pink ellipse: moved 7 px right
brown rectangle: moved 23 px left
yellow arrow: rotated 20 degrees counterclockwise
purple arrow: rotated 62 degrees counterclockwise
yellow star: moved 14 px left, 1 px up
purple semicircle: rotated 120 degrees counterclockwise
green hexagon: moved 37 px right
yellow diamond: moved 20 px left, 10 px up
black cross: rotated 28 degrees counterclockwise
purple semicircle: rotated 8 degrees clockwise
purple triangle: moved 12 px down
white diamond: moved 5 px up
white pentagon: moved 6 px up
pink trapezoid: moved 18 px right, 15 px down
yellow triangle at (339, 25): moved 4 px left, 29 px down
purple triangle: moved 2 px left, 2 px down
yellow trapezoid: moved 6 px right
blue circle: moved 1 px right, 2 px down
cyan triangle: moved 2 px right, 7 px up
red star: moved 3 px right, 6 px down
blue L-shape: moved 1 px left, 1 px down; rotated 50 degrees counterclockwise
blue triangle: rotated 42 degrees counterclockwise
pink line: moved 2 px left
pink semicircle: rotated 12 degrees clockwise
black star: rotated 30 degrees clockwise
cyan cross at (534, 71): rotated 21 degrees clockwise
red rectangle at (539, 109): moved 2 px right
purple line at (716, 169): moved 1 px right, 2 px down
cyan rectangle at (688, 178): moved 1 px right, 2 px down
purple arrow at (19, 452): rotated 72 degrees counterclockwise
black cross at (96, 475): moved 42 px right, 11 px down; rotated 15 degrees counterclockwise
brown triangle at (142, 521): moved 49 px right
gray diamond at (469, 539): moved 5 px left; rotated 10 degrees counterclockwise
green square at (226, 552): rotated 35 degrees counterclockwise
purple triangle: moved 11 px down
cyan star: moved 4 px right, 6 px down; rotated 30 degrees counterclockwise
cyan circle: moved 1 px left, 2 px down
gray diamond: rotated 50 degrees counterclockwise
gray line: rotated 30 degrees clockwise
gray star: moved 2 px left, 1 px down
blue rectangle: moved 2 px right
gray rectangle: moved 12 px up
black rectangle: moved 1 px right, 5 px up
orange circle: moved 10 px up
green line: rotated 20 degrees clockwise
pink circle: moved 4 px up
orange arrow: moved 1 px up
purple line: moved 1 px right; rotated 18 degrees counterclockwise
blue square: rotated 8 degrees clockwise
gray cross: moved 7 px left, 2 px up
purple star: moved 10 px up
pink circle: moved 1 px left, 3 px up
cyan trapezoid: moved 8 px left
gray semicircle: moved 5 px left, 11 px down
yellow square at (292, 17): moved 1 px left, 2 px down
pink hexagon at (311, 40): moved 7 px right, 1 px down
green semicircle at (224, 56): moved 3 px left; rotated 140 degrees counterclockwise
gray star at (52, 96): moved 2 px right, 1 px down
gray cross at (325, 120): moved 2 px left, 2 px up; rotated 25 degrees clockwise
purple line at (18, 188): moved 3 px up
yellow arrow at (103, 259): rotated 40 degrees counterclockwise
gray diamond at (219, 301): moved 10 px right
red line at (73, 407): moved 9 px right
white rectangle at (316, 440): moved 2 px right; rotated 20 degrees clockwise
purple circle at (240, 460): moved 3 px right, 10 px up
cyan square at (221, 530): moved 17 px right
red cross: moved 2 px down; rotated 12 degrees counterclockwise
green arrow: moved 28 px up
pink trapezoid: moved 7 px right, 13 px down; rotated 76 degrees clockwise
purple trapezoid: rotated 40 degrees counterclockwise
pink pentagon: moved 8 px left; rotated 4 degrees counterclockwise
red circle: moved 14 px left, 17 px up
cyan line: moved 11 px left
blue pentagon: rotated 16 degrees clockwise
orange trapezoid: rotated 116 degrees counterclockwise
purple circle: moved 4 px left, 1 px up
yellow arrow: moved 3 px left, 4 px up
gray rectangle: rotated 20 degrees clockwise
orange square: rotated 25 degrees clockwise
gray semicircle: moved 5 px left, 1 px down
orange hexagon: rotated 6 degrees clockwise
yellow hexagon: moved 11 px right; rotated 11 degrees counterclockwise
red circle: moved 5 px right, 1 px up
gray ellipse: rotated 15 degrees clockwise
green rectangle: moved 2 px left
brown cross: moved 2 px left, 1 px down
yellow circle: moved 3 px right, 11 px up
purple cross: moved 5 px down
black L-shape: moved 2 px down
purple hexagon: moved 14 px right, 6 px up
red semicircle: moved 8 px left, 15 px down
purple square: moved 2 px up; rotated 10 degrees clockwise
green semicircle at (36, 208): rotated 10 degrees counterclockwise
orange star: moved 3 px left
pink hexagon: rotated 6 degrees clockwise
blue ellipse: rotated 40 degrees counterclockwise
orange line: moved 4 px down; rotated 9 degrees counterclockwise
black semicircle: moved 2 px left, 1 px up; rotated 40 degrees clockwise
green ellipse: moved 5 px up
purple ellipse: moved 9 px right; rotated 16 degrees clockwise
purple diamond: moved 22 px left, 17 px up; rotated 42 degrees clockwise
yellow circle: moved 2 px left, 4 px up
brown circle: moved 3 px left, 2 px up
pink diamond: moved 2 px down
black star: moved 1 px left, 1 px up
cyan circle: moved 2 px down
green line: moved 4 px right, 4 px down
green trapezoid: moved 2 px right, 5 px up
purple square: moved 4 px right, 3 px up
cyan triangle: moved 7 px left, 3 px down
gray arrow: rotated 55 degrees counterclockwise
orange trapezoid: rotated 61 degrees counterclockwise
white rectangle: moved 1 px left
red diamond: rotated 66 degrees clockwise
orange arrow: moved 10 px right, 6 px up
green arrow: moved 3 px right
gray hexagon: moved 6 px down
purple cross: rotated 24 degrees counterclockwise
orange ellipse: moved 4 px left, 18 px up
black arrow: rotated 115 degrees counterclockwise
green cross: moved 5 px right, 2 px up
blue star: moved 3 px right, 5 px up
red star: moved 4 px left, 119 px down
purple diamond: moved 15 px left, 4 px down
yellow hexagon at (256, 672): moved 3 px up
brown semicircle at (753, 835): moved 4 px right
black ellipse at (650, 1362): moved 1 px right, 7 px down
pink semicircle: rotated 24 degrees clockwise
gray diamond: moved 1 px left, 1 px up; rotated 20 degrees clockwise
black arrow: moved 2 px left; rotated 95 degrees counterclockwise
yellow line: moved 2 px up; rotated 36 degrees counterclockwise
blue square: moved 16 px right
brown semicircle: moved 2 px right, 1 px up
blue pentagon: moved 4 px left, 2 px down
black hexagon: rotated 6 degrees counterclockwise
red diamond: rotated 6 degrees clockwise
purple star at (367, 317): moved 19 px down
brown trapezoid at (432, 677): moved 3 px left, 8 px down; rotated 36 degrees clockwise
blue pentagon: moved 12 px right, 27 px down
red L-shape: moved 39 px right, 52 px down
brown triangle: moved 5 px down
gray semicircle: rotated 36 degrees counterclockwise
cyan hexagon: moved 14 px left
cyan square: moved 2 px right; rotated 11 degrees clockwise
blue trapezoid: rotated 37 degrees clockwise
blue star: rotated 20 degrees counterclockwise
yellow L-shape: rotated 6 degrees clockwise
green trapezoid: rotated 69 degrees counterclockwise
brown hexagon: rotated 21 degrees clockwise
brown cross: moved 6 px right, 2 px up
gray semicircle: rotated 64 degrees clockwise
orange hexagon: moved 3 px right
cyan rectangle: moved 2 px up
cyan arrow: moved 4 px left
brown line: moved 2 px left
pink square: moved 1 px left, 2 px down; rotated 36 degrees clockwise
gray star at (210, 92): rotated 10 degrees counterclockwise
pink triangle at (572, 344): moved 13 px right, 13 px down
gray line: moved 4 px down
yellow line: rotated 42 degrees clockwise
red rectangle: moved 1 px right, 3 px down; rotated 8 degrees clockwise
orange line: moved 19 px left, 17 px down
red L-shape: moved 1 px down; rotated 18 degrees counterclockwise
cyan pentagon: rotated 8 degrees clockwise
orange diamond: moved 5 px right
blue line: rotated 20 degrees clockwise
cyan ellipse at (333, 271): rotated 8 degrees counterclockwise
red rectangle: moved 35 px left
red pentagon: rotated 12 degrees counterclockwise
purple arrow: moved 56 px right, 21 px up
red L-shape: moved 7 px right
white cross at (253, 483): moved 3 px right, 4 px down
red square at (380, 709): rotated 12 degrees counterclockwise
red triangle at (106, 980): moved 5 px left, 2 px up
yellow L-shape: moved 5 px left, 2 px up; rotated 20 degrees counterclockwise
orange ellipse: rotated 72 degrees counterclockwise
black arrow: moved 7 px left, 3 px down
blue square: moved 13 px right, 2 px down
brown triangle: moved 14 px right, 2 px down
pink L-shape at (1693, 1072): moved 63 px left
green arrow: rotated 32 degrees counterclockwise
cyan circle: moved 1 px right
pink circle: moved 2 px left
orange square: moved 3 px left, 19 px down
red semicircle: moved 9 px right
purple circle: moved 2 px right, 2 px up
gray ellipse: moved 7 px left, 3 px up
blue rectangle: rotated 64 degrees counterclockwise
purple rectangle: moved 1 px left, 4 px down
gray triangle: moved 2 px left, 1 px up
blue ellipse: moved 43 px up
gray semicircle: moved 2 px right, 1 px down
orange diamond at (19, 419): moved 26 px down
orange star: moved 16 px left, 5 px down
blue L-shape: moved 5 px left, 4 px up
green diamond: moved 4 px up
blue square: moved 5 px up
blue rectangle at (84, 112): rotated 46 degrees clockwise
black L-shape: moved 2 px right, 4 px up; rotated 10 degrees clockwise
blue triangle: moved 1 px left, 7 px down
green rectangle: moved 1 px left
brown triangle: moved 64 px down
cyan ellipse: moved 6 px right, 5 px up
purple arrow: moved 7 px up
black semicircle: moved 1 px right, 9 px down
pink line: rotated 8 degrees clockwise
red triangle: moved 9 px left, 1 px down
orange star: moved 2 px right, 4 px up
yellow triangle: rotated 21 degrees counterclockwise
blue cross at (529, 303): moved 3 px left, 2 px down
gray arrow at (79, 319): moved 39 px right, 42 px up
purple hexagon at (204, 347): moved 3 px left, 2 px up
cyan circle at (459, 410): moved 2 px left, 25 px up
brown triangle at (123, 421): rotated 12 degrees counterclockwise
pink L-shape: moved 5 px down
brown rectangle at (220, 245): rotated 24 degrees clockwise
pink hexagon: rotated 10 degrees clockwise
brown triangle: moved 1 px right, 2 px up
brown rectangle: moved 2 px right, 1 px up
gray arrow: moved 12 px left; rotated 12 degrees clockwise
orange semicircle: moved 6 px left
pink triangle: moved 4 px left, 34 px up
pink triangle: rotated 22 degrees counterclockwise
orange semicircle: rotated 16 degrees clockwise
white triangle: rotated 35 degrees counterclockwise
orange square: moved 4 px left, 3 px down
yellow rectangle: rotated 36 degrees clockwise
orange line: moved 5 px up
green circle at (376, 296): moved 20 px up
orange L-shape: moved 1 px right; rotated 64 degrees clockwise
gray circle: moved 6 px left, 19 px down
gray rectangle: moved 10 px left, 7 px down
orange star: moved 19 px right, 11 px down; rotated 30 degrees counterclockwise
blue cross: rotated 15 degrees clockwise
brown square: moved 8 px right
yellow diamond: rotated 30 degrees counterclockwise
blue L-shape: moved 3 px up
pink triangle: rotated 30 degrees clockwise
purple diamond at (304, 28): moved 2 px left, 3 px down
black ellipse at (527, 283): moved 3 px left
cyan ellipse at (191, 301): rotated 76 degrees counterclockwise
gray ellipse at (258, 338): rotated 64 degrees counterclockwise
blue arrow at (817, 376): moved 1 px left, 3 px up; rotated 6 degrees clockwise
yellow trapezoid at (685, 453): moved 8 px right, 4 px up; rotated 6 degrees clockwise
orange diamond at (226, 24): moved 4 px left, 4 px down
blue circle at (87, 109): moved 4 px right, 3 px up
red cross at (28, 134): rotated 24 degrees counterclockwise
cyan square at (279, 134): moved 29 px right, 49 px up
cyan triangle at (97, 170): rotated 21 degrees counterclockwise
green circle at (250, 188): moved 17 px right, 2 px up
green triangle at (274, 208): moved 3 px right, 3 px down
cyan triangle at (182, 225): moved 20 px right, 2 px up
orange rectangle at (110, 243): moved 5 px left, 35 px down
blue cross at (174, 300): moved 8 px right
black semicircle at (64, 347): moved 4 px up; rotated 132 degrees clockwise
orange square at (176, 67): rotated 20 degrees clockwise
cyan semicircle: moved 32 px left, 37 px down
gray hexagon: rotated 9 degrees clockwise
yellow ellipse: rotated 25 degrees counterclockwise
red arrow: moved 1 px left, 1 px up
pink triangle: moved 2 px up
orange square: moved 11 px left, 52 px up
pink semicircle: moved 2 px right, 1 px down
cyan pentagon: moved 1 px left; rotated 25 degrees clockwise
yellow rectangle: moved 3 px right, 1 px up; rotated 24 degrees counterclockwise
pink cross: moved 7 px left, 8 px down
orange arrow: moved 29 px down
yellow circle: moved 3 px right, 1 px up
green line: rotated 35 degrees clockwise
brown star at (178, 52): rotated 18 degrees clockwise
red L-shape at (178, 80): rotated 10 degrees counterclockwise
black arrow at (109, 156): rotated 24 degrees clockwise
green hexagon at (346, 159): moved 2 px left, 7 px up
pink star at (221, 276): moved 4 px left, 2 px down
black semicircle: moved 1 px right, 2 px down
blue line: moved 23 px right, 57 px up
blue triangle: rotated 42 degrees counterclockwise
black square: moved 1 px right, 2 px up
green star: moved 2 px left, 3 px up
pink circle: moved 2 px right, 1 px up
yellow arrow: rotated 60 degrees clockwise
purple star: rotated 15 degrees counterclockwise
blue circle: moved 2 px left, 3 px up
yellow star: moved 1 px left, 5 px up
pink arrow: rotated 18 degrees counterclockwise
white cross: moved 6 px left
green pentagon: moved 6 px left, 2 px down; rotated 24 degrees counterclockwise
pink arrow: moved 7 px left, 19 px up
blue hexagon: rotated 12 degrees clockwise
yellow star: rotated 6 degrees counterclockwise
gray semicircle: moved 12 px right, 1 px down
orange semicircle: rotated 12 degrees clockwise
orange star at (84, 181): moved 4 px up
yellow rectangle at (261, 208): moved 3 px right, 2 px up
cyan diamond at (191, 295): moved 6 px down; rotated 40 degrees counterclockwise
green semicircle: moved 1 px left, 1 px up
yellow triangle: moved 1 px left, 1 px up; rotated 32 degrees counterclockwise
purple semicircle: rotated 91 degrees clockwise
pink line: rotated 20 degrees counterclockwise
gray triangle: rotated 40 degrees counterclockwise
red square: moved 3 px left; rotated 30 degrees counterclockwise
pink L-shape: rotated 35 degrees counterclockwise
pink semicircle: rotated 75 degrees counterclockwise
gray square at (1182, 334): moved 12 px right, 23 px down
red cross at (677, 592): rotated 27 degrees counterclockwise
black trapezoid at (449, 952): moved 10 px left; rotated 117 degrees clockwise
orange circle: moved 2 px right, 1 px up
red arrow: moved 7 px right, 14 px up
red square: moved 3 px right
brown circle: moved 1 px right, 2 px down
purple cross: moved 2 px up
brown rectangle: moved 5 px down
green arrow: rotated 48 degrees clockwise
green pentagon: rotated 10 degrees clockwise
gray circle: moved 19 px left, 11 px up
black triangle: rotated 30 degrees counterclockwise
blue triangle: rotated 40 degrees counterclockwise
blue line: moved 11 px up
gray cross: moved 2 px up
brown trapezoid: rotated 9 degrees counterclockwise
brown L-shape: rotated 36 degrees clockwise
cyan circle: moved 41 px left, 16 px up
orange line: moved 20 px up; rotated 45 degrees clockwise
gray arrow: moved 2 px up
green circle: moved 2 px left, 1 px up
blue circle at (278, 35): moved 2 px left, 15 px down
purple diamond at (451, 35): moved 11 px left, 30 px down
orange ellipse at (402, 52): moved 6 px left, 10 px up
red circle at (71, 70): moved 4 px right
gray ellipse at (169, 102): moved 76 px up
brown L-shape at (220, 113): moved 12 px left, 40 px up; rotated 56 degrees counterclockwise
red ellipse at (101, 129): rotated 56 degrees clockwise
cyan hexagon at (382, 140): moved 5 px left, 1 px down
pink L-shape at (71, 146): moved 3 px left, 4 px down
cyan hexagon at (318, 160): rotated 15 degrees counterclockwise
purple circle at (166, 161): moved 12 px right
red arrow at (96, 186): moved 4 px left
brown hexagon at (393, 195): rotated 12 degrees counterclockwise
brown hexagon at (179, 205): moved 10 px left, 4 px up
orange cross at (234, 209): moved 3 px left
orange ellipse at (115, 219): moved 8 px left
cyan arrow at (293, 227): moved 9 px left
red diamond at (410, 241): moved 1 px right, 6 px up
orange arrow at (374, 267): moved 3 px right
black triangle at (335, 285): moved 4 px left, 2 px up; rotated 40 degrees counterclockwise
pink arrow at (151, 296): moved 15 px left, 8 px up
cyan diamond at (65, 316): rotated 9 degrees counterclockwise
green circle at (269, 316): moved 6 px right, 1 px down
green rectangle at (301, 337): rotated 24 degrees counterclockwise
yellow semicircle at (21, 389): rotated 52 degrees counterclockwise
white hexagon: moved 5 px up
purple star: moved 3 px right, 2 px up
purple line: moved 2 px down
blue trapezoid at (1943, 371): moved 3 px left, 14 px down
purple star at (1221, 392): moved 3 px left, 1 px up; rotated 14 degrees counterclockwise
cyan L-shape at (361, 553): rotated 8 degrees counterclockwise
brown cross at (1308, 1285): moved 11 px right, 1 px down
^^^^^^^^^^^^^^^^
> _TASK ITEM_: Begin at the line above that has "yellow L-shape: rotated 6 degrees clockwise" and stop after the line that has "red rectangle: moved 35 px left", copying each line exactly and adding nothing else.

> _WRITTEN REPLY_:
yellow L-shape: rotated 6 degrees clockwise
green trapezoid: rotated 69 degrees counterclockwise
brown hexagon: rotated 21 degrees clockwise
brown cross: moved 6 px right, 2 px up
gray semicircle: rotated 64 degrees clockwise
orange hexagon: moved 3 px right
cyan rectangle: moved 2 px up
cyan arrow: moved 4 px left
brown line: moved 2 px left
pink square: moved 1 px left, 2 px down; rotated 36 degrees clockwise
gray star at (210, 92): rotated 10 degrees counterclockwise
pink triangle at (572, 344): moved 13 px right, 13 px down
gray line: moved 4 px down
yellow line: rotated 42 degrees clockwise
red rectangle: moved 1 px right, 3 px down; rotated 8 degrees clockwise
orange line: moved 19 px left, 17 px down
red L-shape: moved 1 px down; rotated 18 degrees counterclockwise
cyan pentagon: rotated 8 degrees clockwise
orange diamond: moved 5 px right
blue line: rotated 20 degrees clockwise
cyan ellipse at (333, 271): rotated 8 degrees counterclockwise
red rectangle: moved 35 px left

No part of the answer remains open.